## [Extracted data entries]
-- BEGIN --
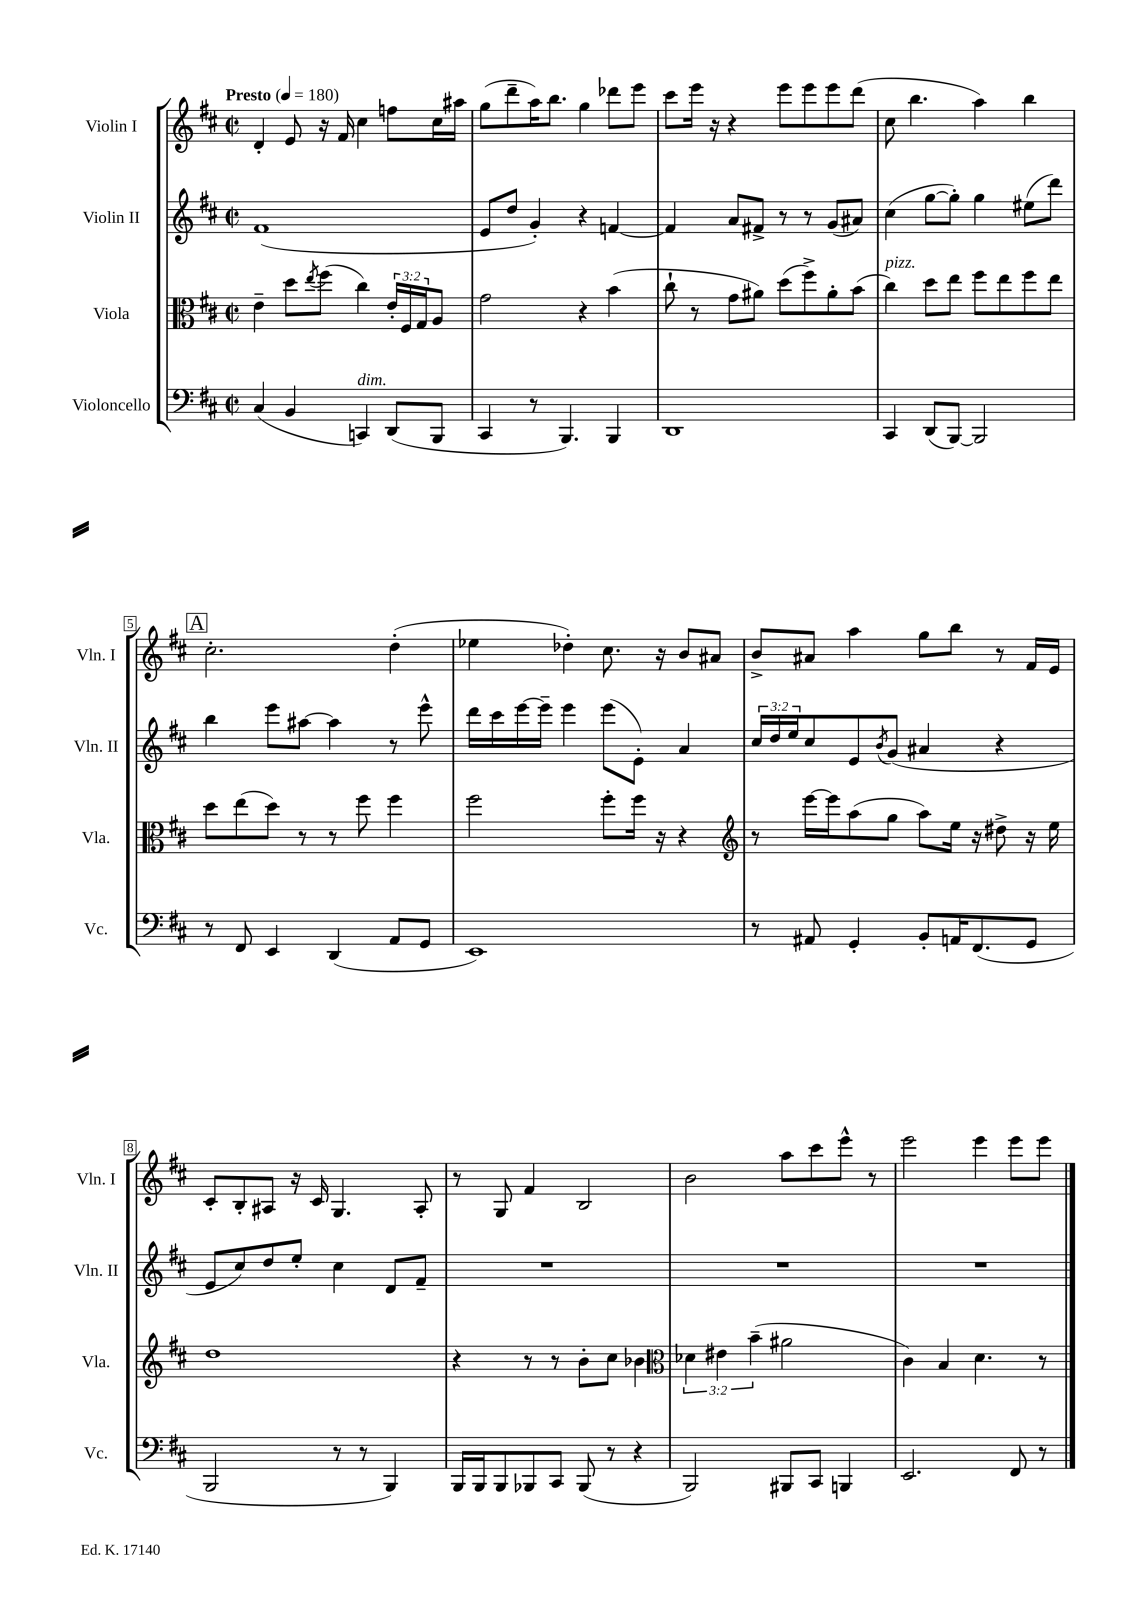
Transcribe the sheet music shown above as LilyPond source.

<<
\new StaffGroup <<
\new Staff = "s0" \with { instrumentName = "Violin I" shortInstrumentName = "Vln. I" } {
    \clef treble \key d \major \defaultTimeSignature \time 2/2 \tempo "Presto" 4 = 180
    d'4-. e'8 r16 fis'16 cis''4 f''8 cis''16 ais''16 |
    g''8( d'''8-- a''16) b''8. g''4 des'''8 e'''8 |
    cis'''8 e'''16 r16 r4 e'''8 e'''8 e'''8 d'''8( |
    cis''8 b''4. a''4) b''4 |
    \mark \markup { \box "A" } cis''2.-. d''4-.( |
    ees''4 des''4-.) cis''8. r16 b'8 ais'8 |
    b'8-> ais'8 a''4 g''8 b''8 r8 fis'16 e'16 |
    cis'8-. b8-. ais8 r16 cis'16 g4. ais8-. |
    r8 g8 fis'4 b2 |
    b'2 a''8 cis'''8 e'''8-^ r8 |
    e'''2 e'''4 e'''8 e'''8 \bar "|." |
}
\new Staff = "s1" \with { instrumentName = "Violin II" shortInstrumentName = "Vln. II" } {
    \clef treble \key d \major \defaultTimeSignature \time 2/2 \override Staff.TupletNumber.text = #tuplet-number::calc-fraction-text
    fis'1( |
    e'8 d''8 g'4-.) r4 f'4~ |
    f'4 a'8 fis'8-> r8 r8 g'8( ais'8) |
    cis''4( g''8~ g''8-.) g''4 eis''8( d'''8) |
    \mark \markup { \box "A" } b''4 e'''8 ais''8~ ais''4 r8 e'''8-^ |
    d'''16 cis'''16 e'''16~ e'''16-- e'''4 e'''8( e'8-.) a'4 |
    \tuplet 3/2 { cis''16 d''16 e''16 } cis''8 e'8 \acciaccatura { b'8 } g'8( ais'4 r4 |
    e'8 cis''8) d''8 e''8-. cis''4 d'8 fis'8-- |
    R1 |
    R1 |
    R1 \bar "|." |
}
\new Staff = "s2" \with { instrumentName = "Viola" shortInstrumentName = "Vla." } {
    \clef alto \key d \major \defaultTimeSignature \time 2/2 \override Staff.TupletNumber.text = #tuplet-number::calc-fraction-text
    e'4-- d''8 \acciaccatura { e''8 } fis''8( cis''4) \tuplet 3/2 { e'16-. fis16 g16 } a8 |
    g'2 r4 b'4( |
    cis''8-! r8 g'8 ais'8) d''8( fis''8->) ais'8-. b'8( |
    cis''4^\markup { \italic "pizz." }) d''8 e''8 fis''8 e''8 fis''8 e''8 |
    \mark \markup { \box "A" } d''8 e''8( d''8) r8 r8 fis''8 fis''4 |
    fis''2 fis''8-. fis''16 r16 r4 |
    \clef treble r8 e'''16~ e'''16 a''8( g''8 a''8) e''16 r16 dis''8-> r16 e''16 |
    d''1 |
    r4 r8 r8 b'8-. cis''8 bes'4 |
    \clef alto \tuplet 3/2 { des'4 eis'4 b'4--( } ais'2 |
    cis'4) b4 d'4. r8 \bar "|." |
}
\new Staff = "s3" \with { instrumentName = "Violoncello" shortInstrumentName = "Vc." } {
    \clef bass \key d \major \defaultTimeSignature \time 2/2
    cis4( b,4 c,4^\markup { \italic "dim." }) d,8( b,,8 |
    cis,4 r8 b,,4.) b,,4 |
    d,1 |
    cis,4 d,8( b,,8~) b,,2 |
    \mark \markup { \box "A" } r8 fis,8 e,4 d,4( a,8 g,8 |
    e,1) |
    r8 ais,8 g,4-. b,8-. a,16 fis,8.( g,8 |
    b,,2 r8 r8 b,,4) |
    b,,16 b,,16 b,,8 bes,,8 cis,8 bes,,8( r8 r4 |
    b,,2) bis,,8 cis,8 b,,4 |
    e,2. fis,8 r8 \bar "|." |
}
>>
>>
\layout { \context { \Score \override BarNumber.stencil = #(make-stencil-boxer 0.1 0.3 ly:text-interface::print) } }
-- END --
## [OBJECTIVE]
Locate each line in the items above that contains the string "Violin" and copy it out. Case counts.

## [RESULT]
\new Staff = "s0" \with { instrumentName = "Violin I" shortInstrumentName = "Vln. I" } {
\new Staff = "s1" \with { instrumentName = "Violin II" shortInstrumentName = "Vln. II" } {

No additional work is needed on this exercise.